--- AVAILABLE DATA ---

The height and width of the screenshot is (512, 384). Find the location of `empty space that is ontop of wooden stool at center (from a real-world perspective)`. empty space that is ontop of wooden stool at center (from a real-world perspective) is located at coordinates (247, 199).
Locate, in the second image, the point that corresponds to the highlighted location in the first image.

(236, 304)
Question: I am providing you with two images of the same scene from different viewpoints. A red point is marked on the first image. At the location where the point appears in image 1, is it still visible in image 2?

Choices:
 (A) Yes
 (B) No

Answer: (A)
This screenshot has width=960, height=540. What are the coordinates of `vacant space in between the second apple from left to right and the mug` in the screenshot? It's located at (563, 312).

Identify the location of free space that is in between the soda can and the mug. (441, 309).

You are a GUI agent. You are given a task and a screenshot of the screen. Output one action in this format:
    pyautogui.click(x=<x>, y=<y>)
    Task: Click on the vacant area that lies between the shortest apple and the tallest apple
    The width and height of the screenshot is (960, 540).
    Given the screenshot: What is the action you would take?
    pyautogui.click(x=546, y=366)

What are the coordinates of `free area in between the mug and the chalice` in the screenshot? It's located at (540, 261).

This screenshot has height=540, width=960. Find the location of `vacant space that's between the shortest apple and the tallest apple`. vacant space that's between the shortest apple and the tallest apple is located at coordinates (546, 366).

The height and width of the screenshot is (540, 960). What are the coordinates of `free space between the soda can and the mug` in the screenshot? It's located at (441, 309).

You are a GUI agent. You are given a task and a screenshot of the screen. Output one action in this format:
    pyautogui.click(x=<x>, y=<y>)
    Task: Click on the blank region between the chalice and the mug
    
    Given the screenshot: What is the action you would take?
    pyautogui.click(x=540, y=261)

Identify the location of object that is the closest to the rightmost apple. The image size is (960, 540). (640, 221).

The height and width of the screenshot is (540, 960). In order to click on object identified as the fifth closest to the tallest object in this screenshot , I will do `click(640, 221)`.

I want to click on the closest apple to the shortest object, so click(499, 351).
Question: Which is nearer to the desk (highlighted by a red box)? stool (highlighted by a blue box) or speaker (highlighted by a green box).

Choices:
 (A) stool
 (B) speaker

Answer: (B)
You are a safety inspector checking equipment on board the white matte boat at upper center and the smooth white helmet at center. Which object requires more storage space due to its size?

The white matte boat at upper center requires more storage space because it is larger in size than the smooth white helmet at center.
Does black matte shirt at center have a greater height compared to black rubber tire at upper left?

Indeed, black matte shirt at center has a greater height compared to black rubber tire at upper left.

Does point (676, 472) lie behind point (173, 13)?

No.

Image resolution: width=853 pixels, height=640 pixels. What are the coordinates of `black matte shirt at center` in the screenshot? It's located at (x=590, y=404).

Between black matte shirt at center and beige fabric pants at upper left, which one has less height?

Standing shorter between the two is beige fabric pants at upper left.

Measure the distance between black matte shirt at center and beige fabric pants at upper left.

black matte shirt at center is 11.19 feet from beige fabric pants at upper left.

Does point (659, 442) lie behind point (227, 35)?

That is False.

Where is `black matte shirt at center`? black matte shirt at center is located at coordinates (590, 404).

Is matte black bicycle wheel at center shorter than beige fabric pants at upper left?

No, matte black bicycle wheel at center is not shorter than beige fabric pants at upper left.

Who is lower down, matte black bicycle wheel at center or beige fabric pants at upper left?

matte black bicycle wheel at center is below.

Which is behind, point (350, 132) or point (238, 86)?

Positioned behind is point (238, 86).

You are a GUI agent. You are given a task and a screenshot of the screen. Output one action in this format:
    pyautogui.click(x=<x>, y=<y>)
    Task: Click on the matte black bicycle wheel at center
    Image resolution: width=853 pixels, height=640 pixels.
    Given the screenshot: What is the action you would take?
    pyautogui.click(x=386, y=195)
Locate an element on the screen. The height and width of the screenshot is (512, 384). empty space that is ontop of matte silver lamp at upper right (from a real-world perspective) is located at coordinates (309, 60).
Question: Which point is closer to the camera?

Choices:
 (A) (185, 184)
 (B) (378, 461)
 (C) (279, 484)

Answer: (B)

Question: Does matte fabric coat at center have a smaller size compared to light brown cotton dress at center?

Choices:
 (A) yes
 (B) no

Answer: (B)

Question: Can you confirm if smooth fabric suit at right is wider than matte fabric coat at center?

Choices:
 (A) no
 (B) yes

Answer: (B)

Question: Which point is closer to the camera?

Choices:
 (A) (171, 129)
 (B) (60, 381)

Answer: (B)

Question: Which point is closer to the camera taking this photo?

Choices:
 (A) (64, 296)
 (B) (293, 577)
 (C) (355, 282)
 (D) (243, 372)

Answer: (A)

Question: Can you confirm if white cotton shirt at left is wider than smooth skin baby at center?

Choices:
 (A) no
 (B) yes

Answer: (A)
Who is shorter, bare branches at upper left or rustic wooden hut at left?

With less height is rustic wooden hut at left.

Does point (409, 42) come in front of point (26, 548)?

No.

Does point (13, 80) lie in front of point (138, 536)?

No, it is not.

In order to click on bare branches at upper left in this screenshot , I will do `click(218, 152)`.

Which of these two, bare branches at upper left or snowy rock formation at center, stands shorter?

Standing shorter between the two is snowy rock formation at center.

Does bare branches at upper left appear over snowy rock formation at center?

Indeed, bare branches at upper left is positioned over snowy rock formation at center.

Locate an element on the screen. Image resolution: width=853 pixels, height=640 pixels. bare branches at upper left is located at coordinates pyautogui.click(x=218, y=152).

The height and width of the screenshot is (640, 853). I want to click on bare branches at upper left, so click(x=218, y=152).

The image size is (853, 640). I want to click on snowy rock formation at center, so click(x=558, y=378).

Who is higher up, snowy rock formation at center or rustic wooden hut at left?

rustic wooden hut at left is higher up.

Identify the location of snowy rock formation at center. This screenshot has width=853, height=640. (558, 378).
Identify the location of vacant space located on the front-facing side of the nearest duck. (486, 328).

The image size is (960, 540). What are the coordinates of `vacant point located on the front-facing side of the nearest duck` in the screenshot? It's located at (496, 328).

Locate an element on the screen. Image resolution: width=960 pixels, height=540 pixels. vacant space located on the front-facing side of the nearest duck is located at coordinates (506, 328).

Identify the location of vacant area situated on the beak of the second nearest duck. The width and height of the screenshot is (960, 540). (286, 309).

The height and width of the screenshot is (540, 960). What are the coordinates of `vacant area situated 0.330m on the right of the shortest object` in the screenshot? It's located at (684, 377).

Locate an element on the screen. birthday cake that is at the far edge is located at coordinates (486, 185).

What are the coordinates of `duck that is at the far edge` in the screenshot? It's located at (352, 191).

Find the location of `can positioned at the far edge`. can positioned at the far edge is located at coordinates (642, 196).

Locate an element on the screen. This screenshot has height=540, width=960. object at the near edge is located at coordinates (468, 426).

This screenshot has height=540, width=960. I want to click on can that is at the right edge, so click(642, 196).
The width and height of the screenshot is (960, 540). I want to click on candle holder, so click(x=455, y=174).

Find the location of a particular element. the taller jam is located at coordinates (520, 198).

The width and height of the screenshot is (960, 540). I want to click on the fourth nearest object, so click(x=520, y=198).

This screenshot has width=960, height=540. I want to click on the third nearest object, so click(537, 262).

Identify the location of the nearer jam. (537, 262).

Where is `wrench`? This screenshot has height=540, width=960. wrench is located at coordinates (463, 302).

---

§ WHAT TO PRODUCE: Copy out all of the material above word for word, keeping each line in its original order.

§ RESULT FOR THIS TASK:
The height and width of the screenshot is (512, 384). Find the location of `empty space that is ontop of wooden stool at center (from a real-world perspective)`. empty space that is ontop of wooden stool at center (from a real-world perspective) is located at coordinates (247, 199).
Locate, in the second image, the point that corresponds to the highlighted location in the first image.

(236, 304)
Question: I am providing you with two images of the same scene from different viewpoints. A red point is marked on the first image. At the location where the point appears in image 1, is it still visible in image 2?

Choices:
 (A) Yes
 (B) No

Answer: (A)
This screenshot has width=960, height=540. What are the coordinates of `vacant space in between the second apple from left to right and the mug` in the screenshot? It's located at (563, 312).

Identify the location of free space that is in between the soda can and the mug. (441, 309).

You are a GUI agent. You are given a task and a screenshot of the screen. Output one action in this format:
    pyautogui.click(x=<x>, y=<y>)
    Task: Click on the vacant area that lies between the shortest apple and the tallest apple
    The width and height of the screenshot is (960, 540).
    Given the screenshot: What is the action you would take?
    pyautogui.click(x=546, y=366)

What are the coordinates of `free area in between the mug and the chalice` in the screenshot? It's located at (540, 261).

This screenshot has height=540, width=960. Find the location of `vacant space that's between the shortest apple and the tallest apple`. vacant space that's between the shortest apple and the tallest apple is located at coordinates (546, 366).

The height and width of the screenshot is (540, 960). What are the coordinates of `free space between the soda can and the mug` in the screenshot? It's located at (441, 309).

You are a GUI agent. You are given a task and a screenshot of the screen. Output one action in this format:
    pyautogui.click(x=<x>, y=<y>)
    Task: Click on the blank region between the chalice and the mug
    
    Given the screenshot: What is the action you would take?
    pyautogui.click(x=540, y=261)

Identify the location of object that is the closest to the rightmost apple. The image size is (960, 540). (640, 221).

The height and width of the screenshot is (540, 960). In order to click on object identified as the fifth closest to the tallest object in this screenshot , I will do `click(640, 221)`.

I want to click on the closest apple to the shortest object, so click(499, 351).
Question: Which is nearer to the desk (highlighted by a red box)? stool (highlighted by a blue box) or speaker (highlighted by a green box).

Choices:
 (A) stool
 (B) speaker

Answer: (B)
You are a safety inspector checking equipment on board the white matte boat at upper center and the smooth white helmet at center. Which object requires more storage space due to its size?

The white matte boat at upper center requires more storage space because it is larger in size than the smooth white helmet at center.
Does black matte shirt at center have a greater height compared to black rubber tire at upper left?

Indeed, black matte shirt at center has a greater height compared to black rubber tire at upper left.

Does point (676, 472) lie behind point (173, 13)?

No.

Image resolution: width=853 pixels, height=640 pixels. What are the coordinates of `black matte shirt at center` in the screenshot? It's located at (x=590, y=404).

Between black matte shirt at center and beige fabric pants at upper left, which one has less height?

Standing shorter between the two is beige fabric pants at upper left.

Measure the distance between black matte shirt at center and beige fabric pants at upper left.

black matte shirt at center is 11.19 feet from beige fabric pants at upper left.

Does point (659, 442) lie behind point (227, 35)?

That is False.

Where is `black matte shirt at center`? black matte shirt at center is located at coordinates (590, 404).

Is matte black bicycle wheel at center shorter than beige fabric pants at upper left?

No, matte black bicycle wheel at center is not shorter than beige fabric pants at upper left.

Who is lower down, matte black bicycle wheel at center or beige fabric pants at upper left?

matte black bicycle wheel at center is below.

Which is behind, point (350, 132) or point (238, 86)?

Positioned behind is point (238, 86).

You are a GUI agent. You are given a task and a screenshot of the screen. Output one action in this format:
    pyautogui.click(x=<x>, y=<y>)
    Task: Click on the matte black bicycle wheel at center
    Image resolution: width=853 pixels, height=640 pixels.
    Given the screenshot: What is the action you would take?
    pyautogui.click(x=386, y=195)
Locate an element on the screen. The height and width of the screenshot is (512, 384). empty space that is ontop of matte silver lamp at upper right (from a real-world perspective) is located at coordinates (309, 60).
Question: Which point is closer to the camera?

Choices:
 (A) (185, 184)
 (B) (378, 461)
 (C) (279, 484)

Answer: (B)

Question: Does matte fabric coat at center have a smaller size compared to light brown cotton dress at center?

Choices:
 (A) yes
 (B) no

Answer: (B)

Question: Can you confirm if smooth fabric suit at right is wider than matte fabric coat at center?

Choices:
 (A) no
 (B) yes

Answer: (B)

Question: Which point is closer to the camera?

Choices:
 (A) (171, 129)
 (B) (60, 381)

Answer: (B)

Question: Which point is closer to the camera taking this photo?

Choices:
 (A) (64, 296)
 (B) (293, 577)
 (C) (355, 282)
 (D) (243, 372)

Answer: (A)

Question: Can you confirm if white cotton shirt at left is wider than smooth skin baby at center?

Choices:
 (A) no
 (B) yes

Answer: (A)
Who is shorter, bare branches at upper left or rustic wooden hut at left?

With less height is rustic wooden hut at left.

Does point (409, 42) come in front of point (26, 548)?

No.

Does point (13, 80) lie in front of point (138, 536)?

No, it is not.

In order to click on bare branches at upper left in this screenshot , I will do `click(218, 152)`.

Which of these two, bare branches at upper left or snowy rock formation at center, stands shorter?

Standing shorter between the two is snowy rock formation at center.

Does bare branches at upper left appear over snowy rock formation at center?

Indeed, bare branches at upper left is positioned over snowy rock formation at center.

Locate an element on the screen. Image resolution: width=853 pixels, height=640 pixels. bare branches at upper left is located at coordinates pyautogui.click(x=218, y=152).

The height and width of the screenshot is (640, 853). I want to click on bare branches at upper left, so click(x=218, y=152).

The image size is (853, 640). I want to click on snowy rock formation at center, so click(x=558, y=378).

Who is higher up, snowy rock formation at center or rustic wooden hut at left?

rustic wooden hut at left is higher up.

Identify the location of snowy rock formation at center. This screenshot has width=853, height=640. (558, 378).
Identify the location of vacant space located on the front-facing side of the nearest duck. (486, 328).

The image size is (960, 540). What are the coordinates of `vacant point located on the front-facing side of the nearest duck` in the screenshot? It's located at (496, 328).

Locate an element on the screen. Image resolution: width=960 pixels, height=540 pixels. vacant space located on the front-facing side of the nearest duck is located at coordinates (506, 328).

Identify the location of vacant area situated on the beak of the second nearest duck. The width and height of the screenshot is (960, 540). (286, 309).

The height and width of the screenshot is (540, 960). What are the coordinates of `vacant area situated 0.330m on the right of the shortest object` in the screenshot? It's located at (684, 377).

Locate an element on the screen. birthday cake that is at the far edge is located at coordinates (486, 185).

What are the coordinates of `duck that is at the far edge` in the screenshot? It's located at (352, 191).

Find the location of `can positioned at the far edge`. can positioned at the far edge is located at coordinates (642, 196).

Locate an element on the screen. This screenshot has height=540, width=960. object at the near edge is located at coordinates (468, 426).

This screenshot has height=540, width=960. I want to click on can that is at the right edge, so click(642, 196).
The width and height of the screenshot is (960, 540). I want to click on candle holder, so click(x=455, y=174).

Find the location of a particular element. the taller jam is located at coordinates (520, 198).

The width and height of the screenshot is (960, 540). I want to click on the fourth nearest object, so click(x=520, y=198).

This screenshot has width=960, height=540. I want to click on the third nearest object, so click(537, 262).

Identify the location of the nearer jam. (537, 262).

Where is `wrench`? This screenshot has height=540, width=960. wrench is located at coordinates (463, 302).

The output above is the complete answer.